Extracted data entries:
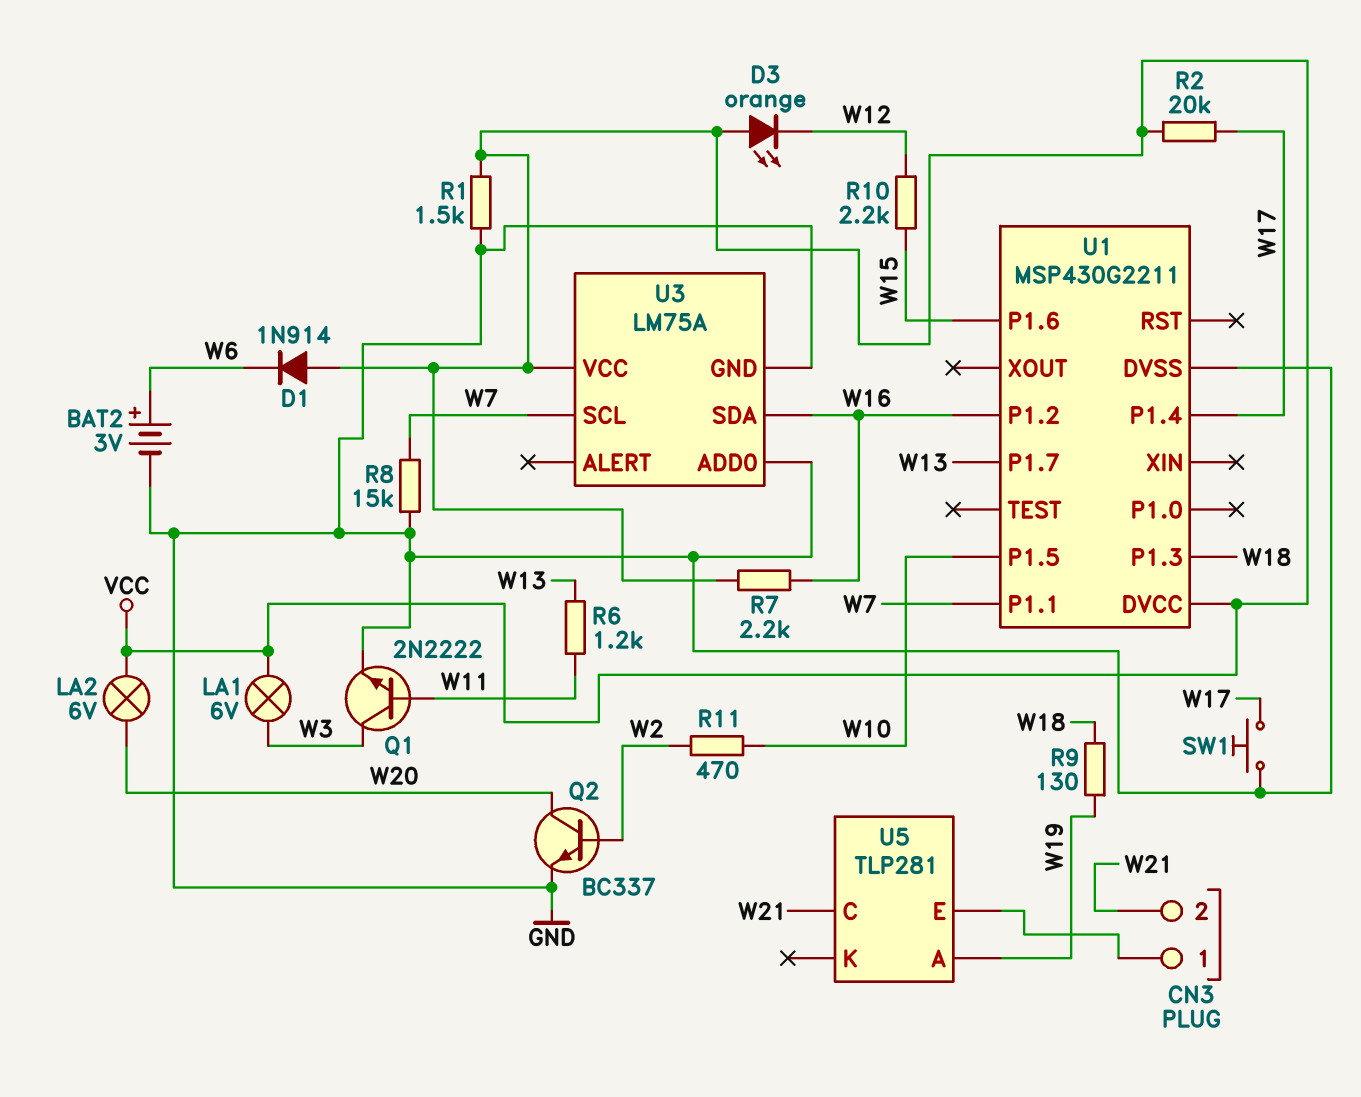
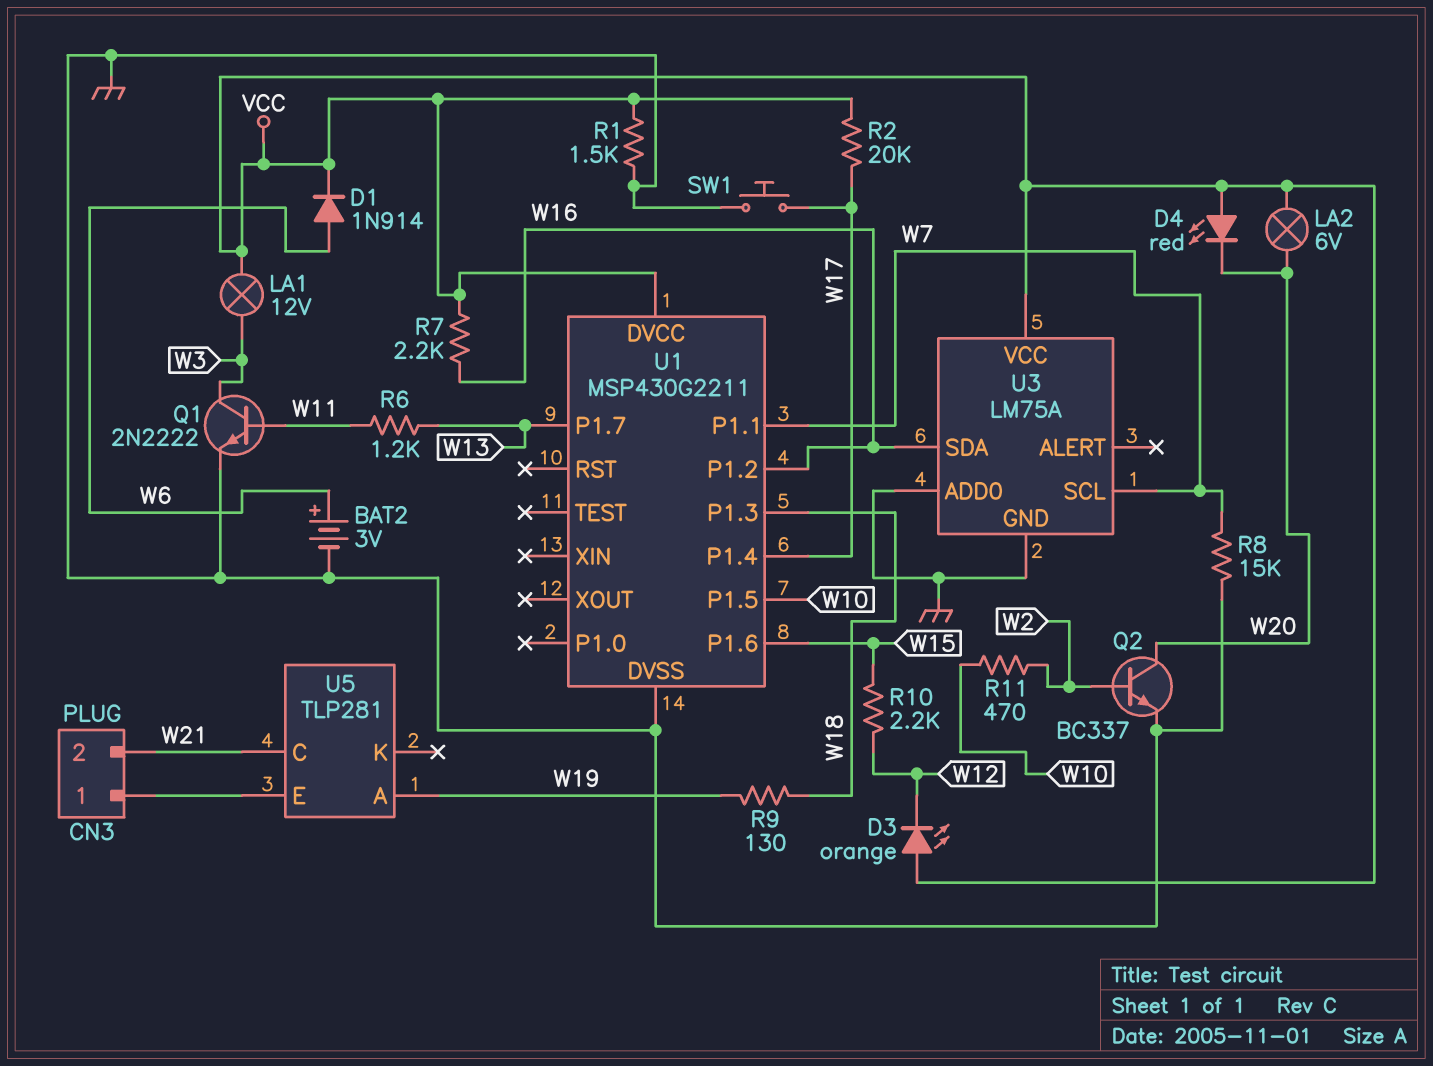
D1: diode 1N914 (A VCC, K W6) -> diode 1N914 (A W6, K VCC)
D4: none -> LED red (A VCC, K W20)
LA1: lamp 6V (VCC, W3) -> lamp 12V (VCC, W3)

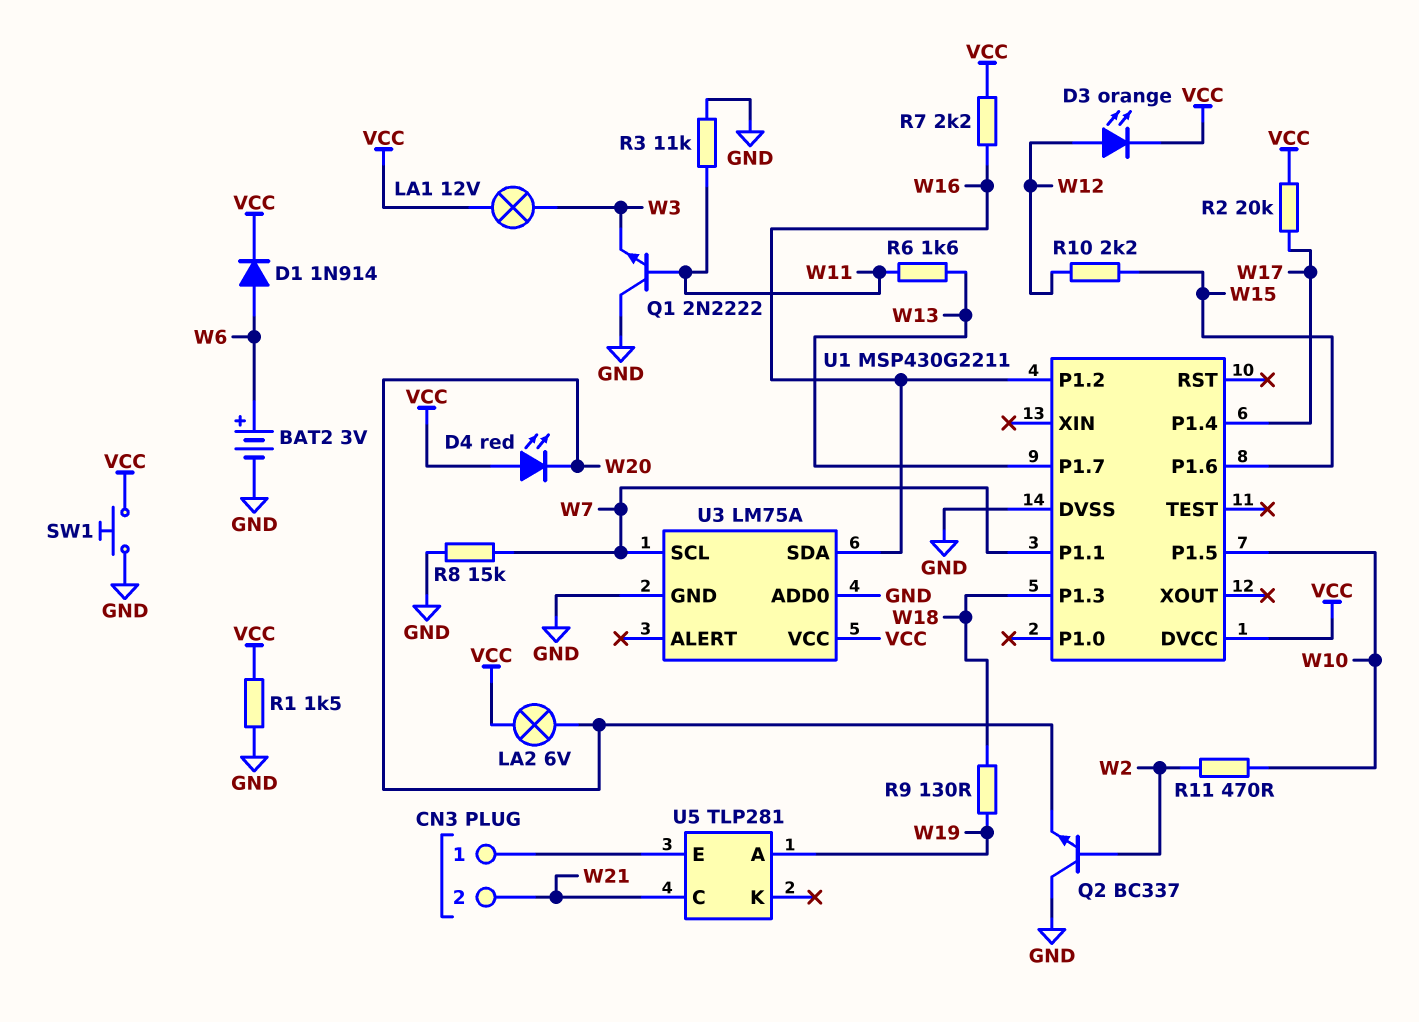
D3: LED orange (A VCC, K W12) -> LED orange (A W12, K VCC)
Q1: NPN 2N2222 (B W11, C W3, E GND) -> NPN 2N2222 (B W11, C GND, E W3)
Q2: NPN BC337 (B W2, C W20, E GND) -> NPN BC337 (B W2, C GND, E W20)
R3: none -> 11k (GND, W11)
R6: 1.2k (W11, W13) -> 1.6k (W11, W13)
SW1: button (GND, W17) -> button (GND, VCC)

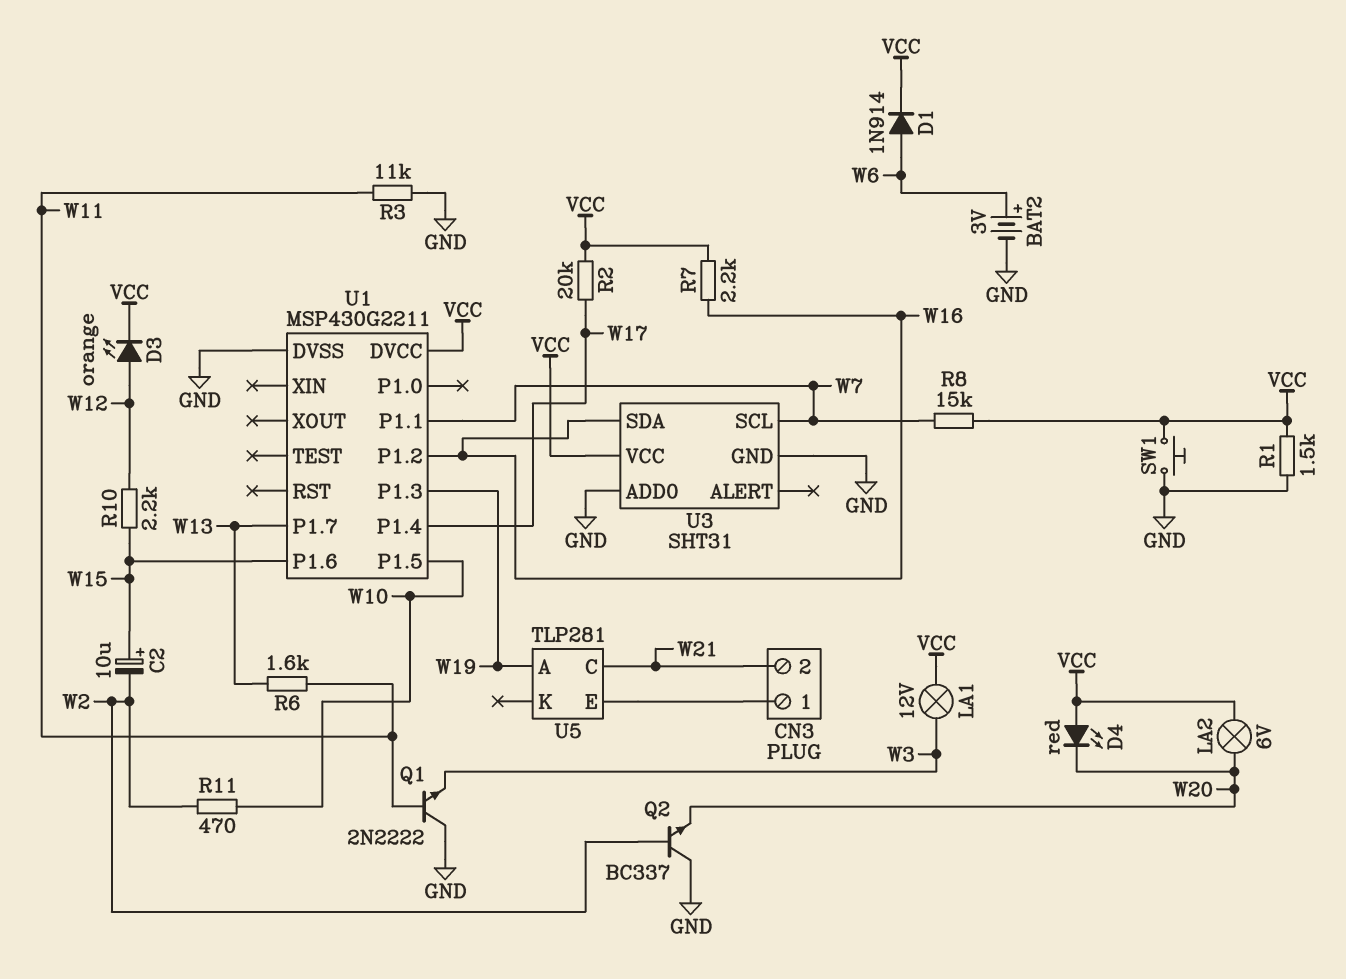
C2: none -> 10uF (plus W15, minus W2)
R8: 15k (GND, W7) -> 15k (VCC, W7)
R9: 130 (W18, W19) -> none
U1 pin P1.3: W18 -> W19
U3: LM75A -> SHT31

Exercise objective:
I would like the data above transcribed exactly, with its pictures left out.

Exercise answer:
D1: diode 1N914 (A VCC, K W6) -> diode 1N914 (A W6, K VCC)
D4: none -> LED red (A VCC, K W20)
LA1: lamp 6V (VCC, W3) -> lamp 12V (VCC, W3)

D3: LED orange (A VCC, K W12) -> LED orange (A W12, K VCC)
Q1: NPN 2N2222 (B W11, C W3, E GND) -> NPN 2N2222 (B W11, C GND, E W3)
Q2: NPN BC337 (B W2, C W20, E GND) -> NPN BC337 (B W2, C GND, E W20)
R3: none -> 11k (GND, W11)
R6: 1.2k (W11, W13) -> 1.6k (W11, W13)
SW1: button (GND, W17) -> button (GND, VCC)

C2: none -> 10uF (plus W15, minus W2)
R8: 15k (GND, W7) -> 15k (VCC, W7)
R9: 130 (W18, W19) -> none
U1 pin P1.3: W18 -> W19
U3: LM75A -> SHT31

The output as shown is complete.